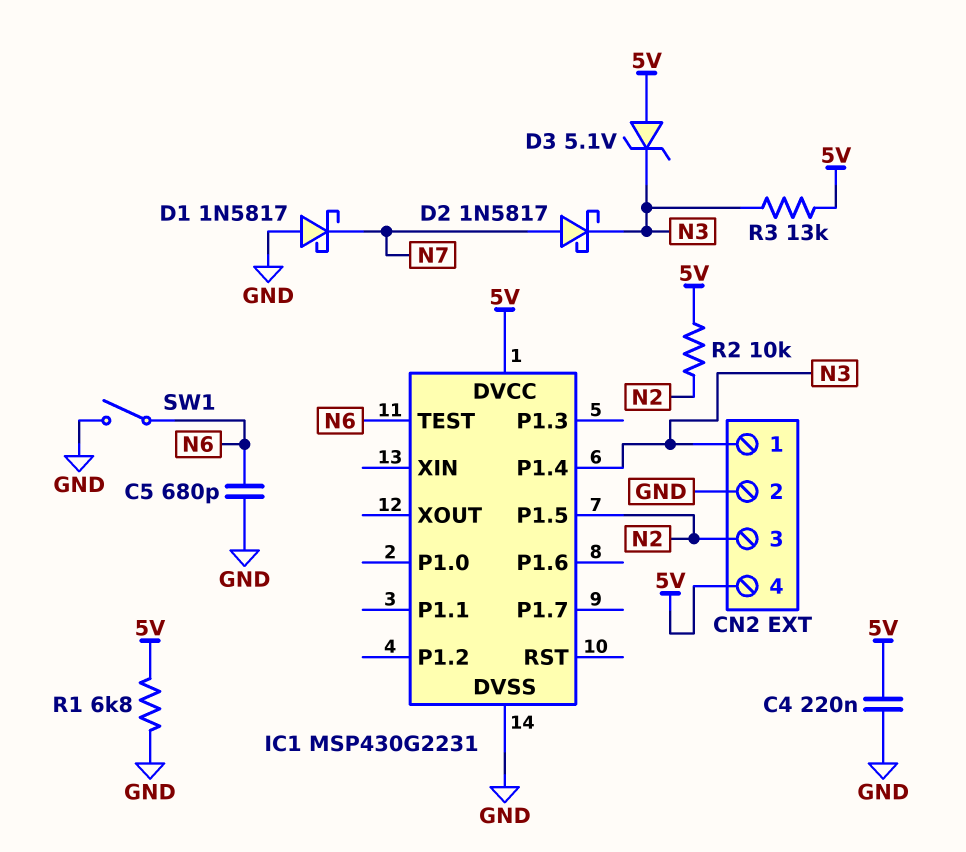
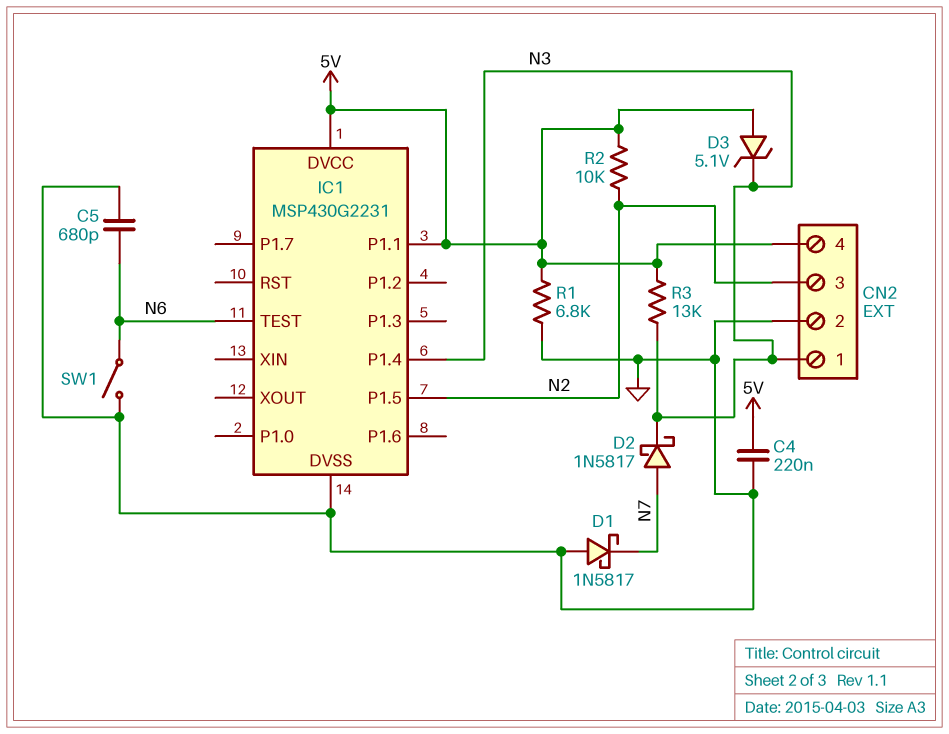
IC1 pin P1.1: none -> 5V

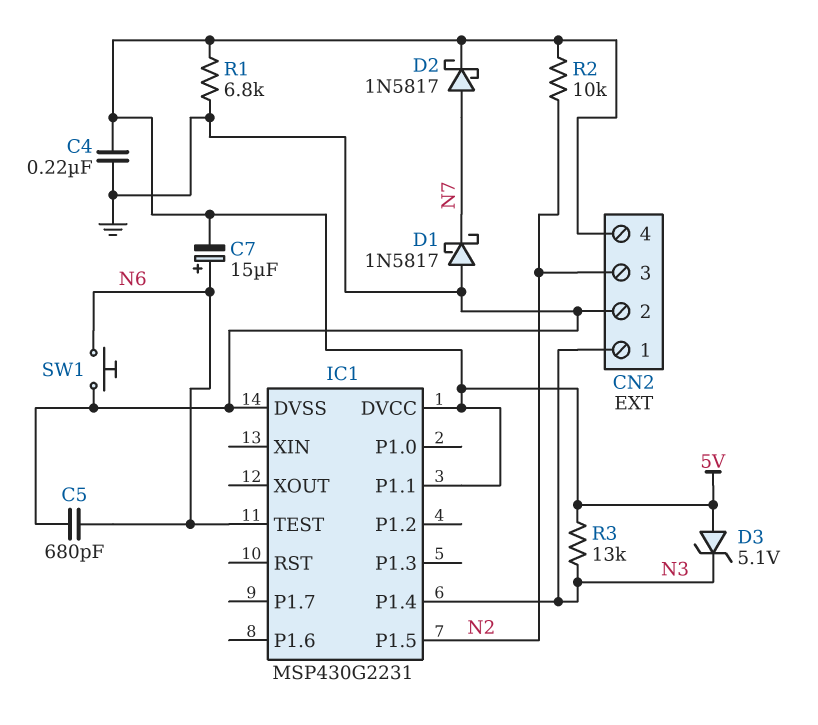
C7: none -> 15uF (plus N6, minus 5V)
D2: schottky 1N5817 (A N7, K N3) -> schottky 1N5817 (A N7, K 5V)
SW1: switch (GND, N6) -> button (GND, N6)

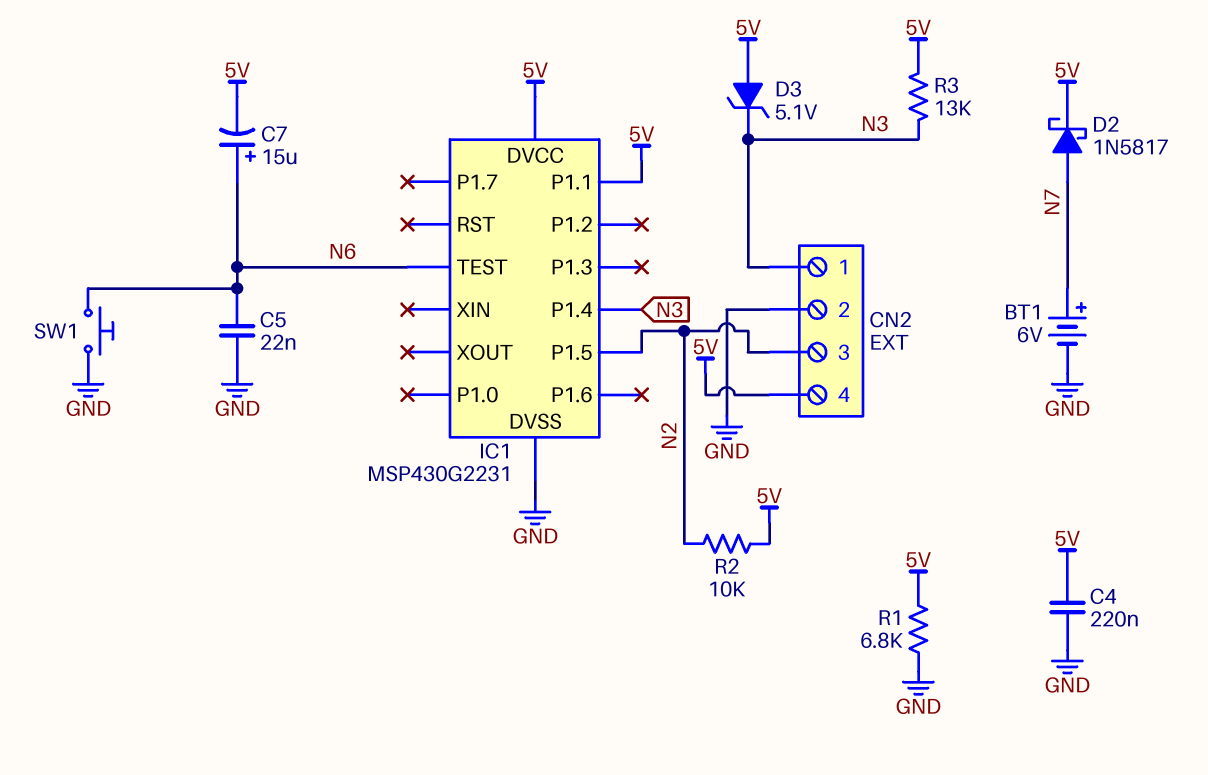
BT1: none -> 6V (plus N7, minus GND)
C5: 680pF (GND, N6) -> 22nF (GND, N6)
D1: schottky 1N5817 (A GND, K N7) -> none

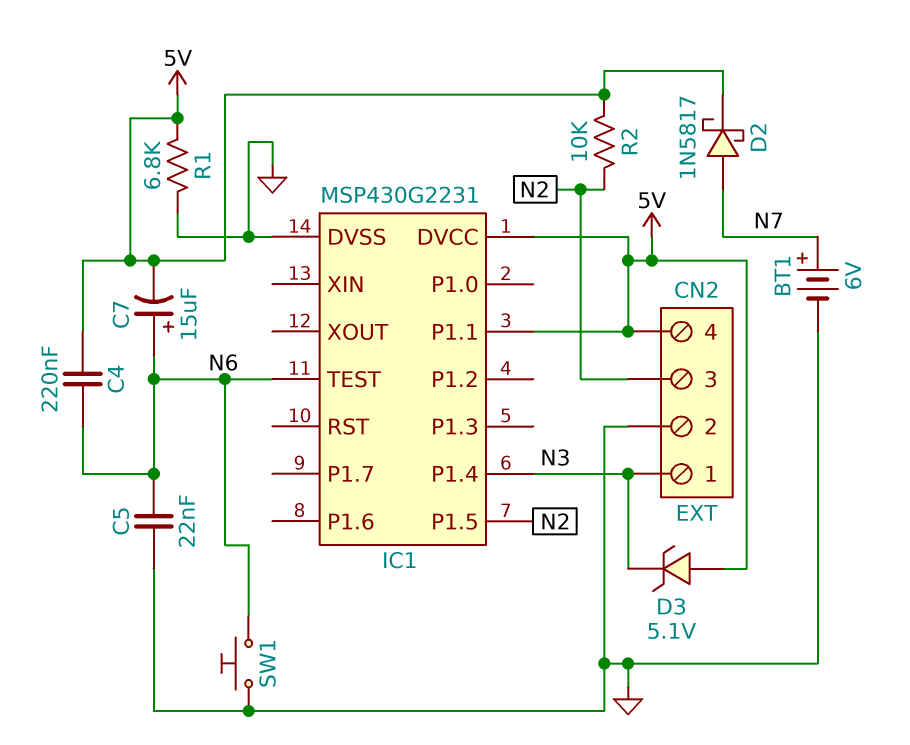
C4: 220nF (5V, GND) -> 220nF (5V, N6)
R3: 13k (5V, N3) -> none

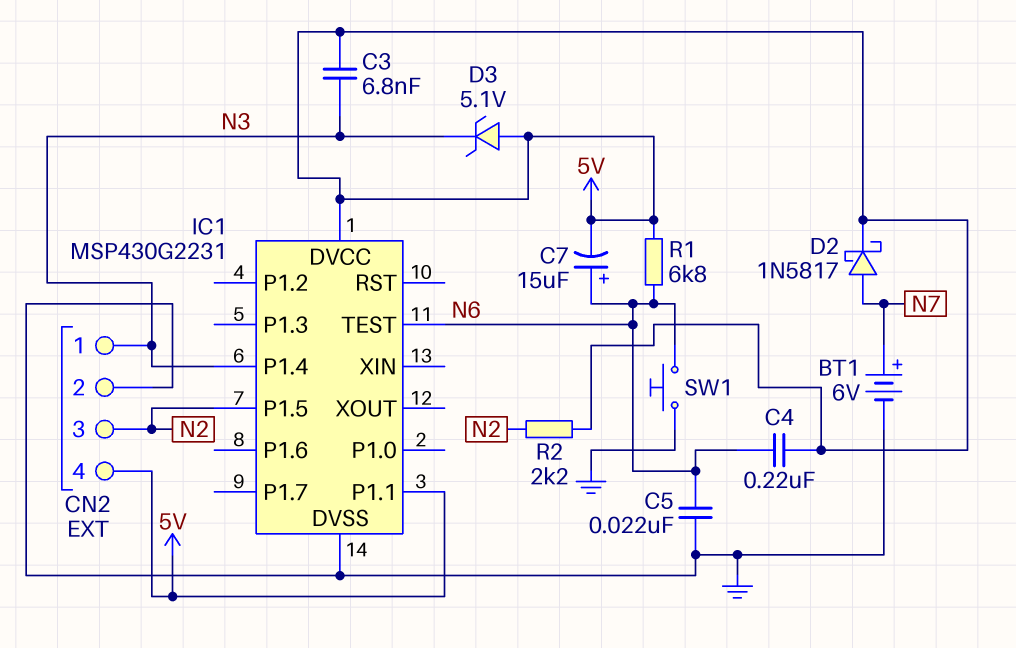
C3: none -> 6.8nF (5V, N3)
R1: 6.8k (5V, GND) -> 6.8k (5V, N6)
R2: 10k (5V, N2) -> 2.2k (5V, N2)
————
The records above are to be restated exactly, without their pictures.

IC1 pin P1.1: none -> 5V

C7: none -> 15uF (plus N6, minus 5V)
D2: schottky 1N5817 (A N7, K N3) -> schottky 1N5817 (A N7, K 5V)
SW1: switch (GND, N6) -> button (GND, N6)

BT1: none -> 6V (plus N7, minus GND)
C5: 680pF (GND, N6) -> 22nF (GND, N6)
D1: schottky 1N5817 (A GND, K N7) -> none

C4: 220nF (5V, GND) -> 220nF (5V, N6)
R3: 13k (5V, N3) -> none

C3: none -> 6.8nF (5V, N3)
R1: 6.8k (5V, GND) -> 6.8k (5V, N6)
R2: 10k (5V, N2) -> 2.2k (5V, N2)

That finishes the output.